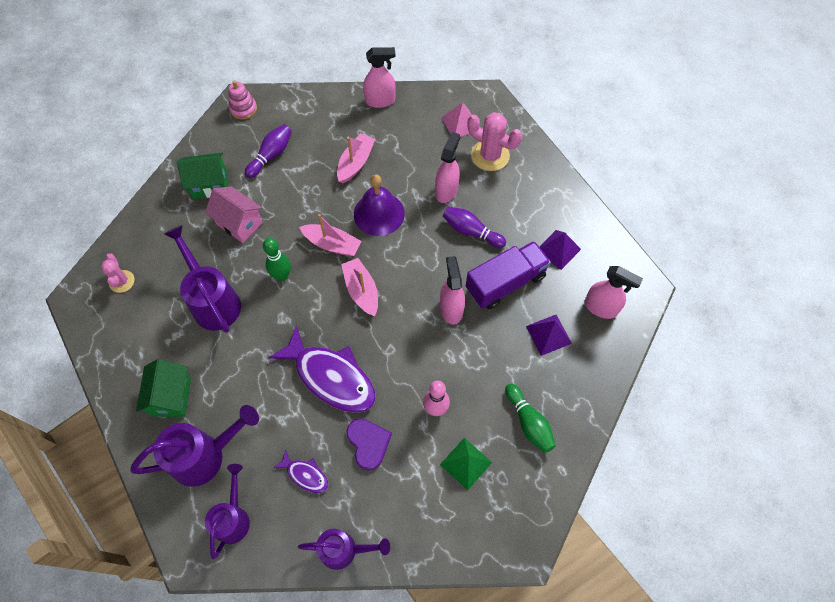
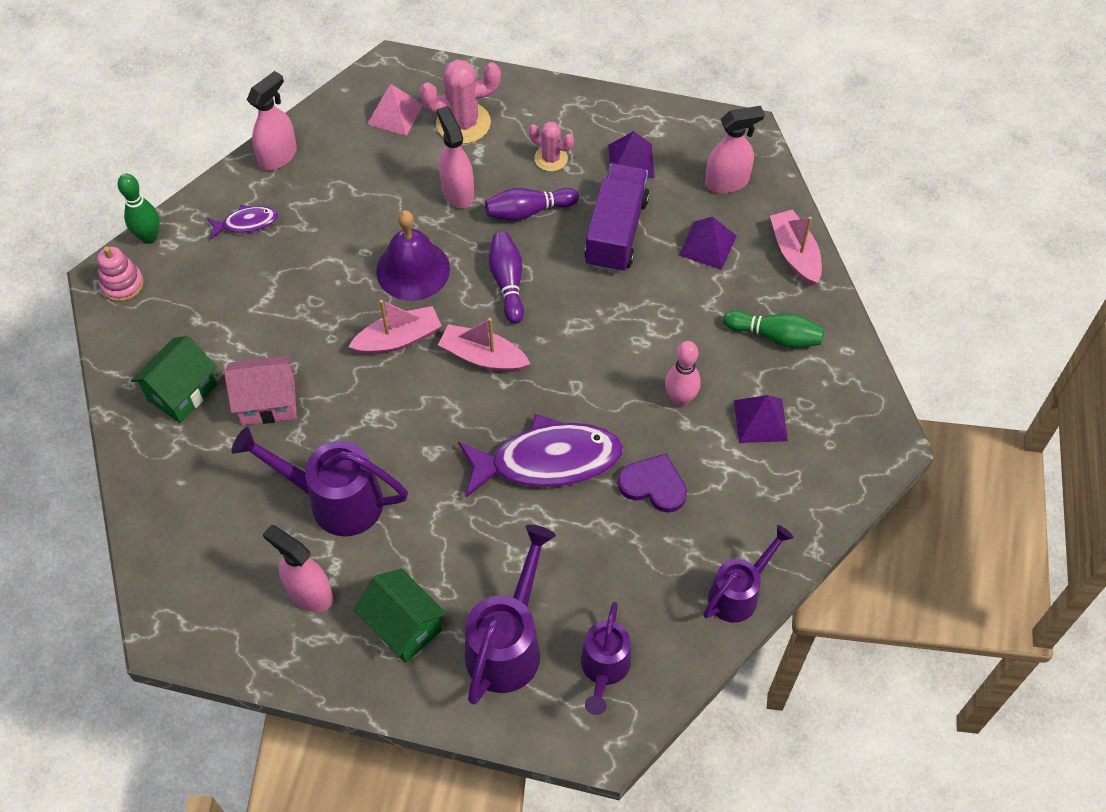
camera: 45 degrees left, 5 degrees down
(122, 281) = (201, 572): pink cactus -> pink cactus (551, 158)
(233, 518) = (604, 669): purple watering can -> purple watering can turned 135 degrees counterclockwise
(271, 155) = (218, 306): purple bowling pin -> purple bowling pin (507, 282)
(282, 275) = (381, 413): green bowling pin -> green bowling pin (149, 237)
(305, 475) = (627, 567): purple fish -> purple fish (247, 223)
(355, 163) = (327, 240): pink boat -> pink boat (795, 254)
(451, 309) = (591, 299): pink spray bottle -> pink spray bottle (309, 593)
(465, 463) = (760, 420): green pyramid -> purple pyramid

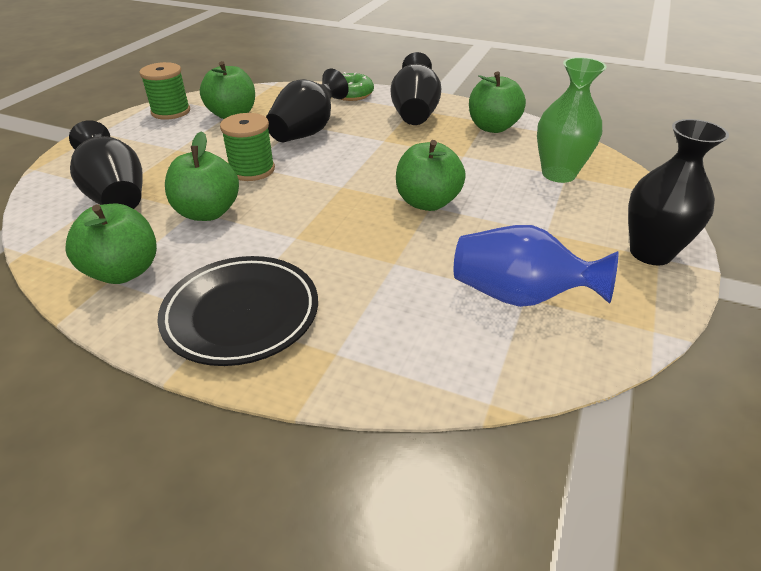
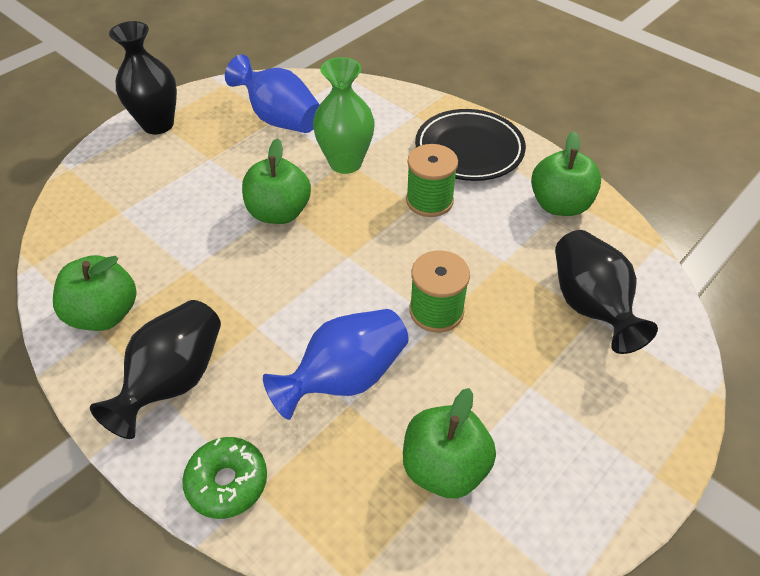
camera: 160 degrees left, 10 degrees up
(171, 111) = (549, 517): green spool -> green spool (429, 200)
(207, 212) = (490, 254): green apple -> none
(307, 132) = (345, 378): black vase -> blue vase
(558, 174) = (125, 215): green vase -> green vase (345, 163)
====
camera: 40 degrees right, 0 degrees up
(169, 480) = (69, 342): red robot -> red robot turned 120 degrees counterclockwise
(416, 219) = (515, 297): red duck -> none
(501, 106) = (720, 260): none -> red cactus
====
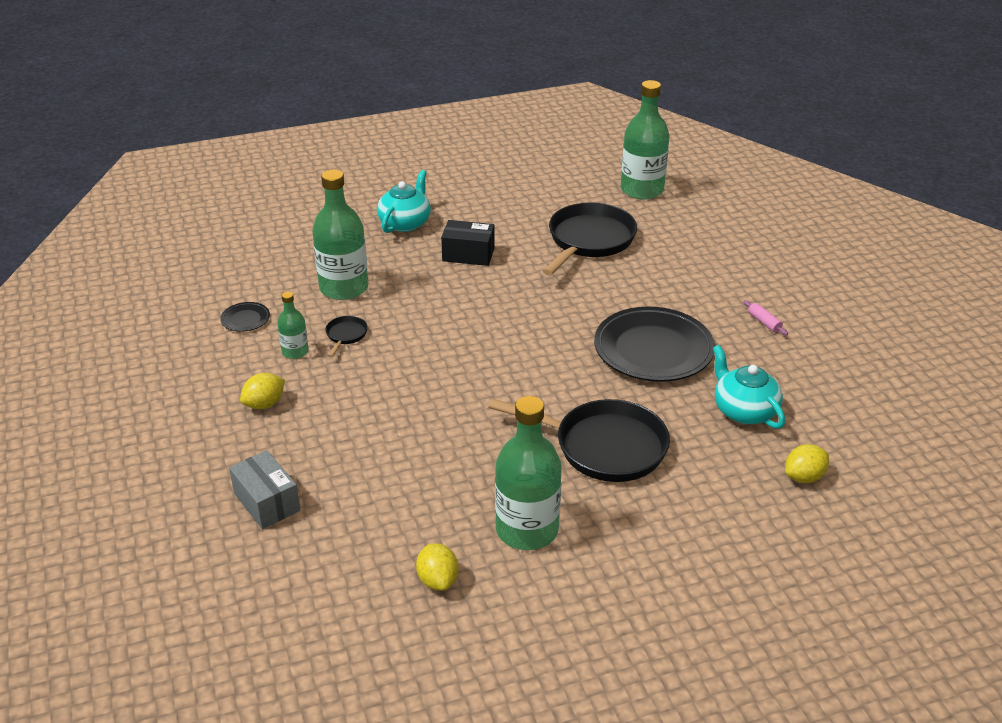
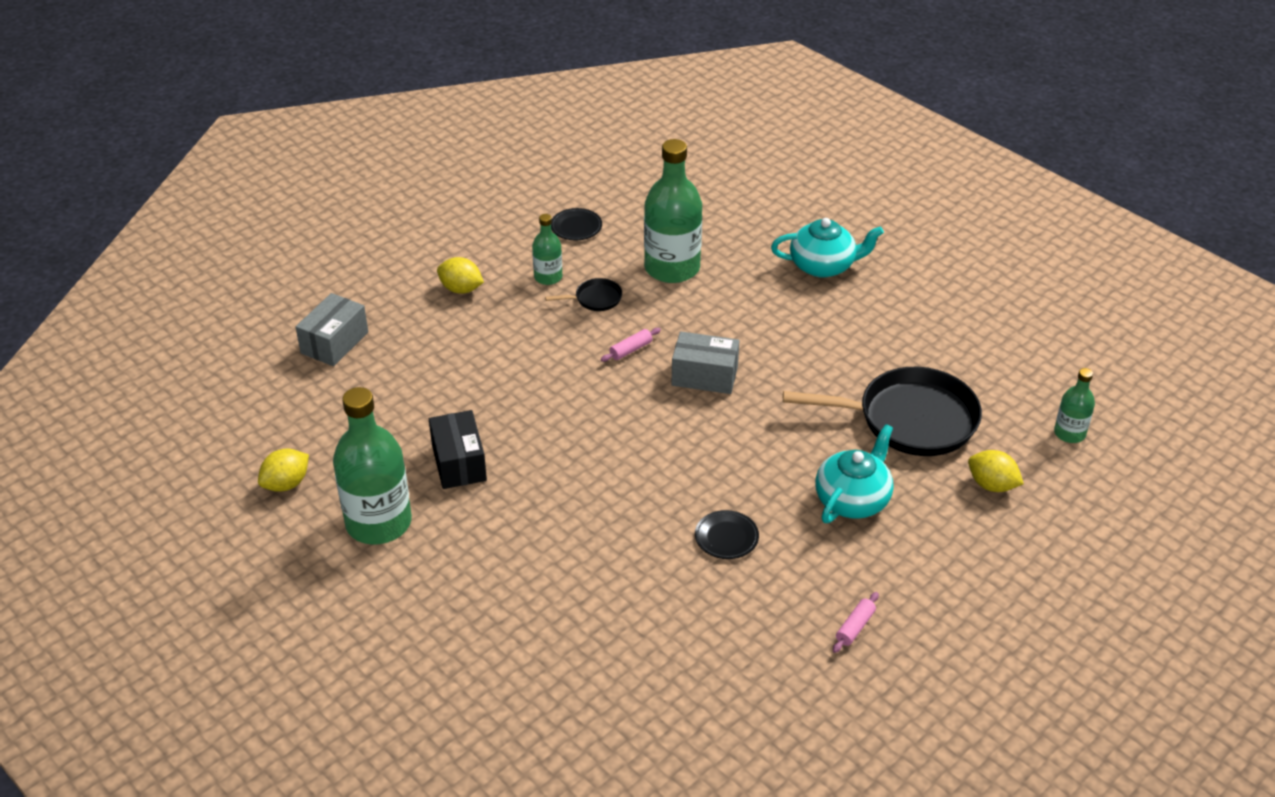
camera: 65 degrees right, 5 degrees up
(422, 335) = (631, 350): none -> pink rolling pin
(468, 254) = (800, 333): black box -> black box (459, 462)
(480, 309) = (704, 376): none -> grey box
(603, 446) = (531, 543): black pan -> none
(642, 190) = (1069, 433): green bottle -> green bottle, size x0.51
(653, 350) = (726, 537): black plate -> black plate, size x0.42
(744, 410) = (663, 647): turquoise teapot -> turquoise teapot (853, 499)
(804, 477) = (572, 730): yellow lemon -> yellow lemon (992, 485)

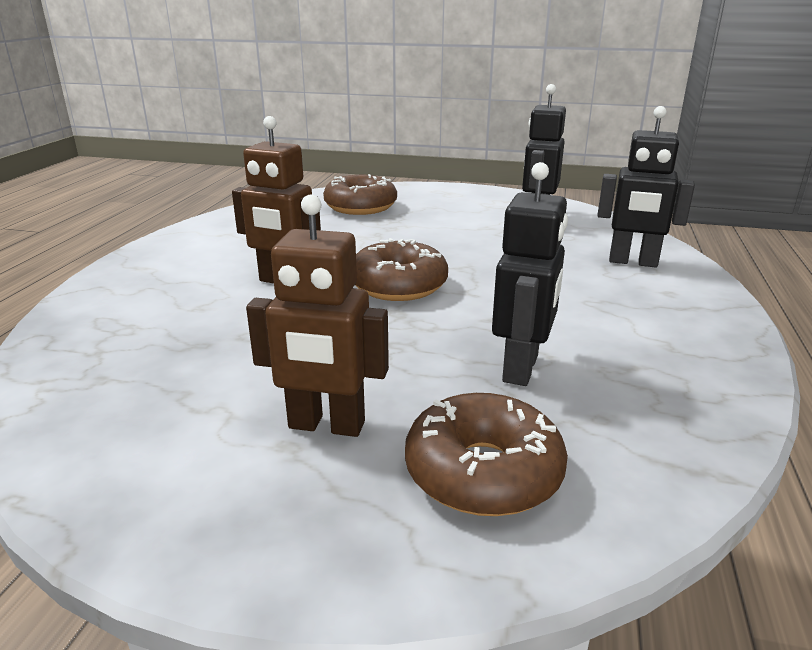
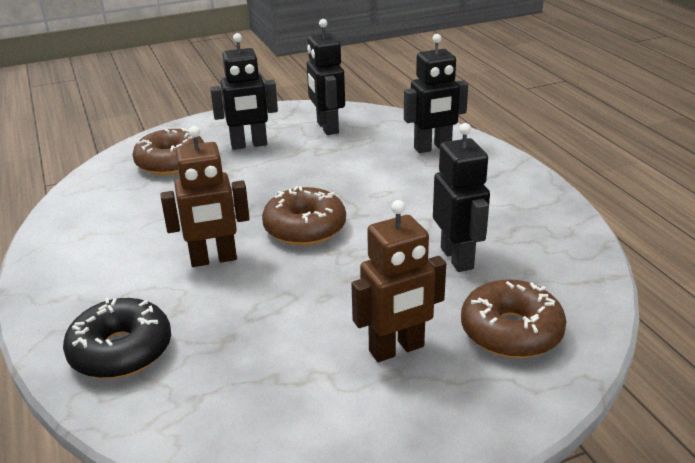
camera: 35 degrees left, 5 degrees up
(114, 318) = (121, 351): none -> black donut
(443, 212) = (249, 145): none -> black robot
====
PROBLEM TO WORK ON: Give the exact lines, and only those, from the line containing "camera: 45 degrees left, 5 degrees down" through the line containing "(271, 155) = (218, 306): purple" in the entries above.

RESULT BELOW:
camera: 45 degrees left, 5 degrees down
(122, 281) = (201, 572): pink cactus -> pink cactus (551, 158)
(233, 518) = (604, 669): purple watering can -> purple watering can turned 135 degrees counterclockwise
(271, 155) = (218, 306): purple bowling pin -> purple bowling pin (507, 282)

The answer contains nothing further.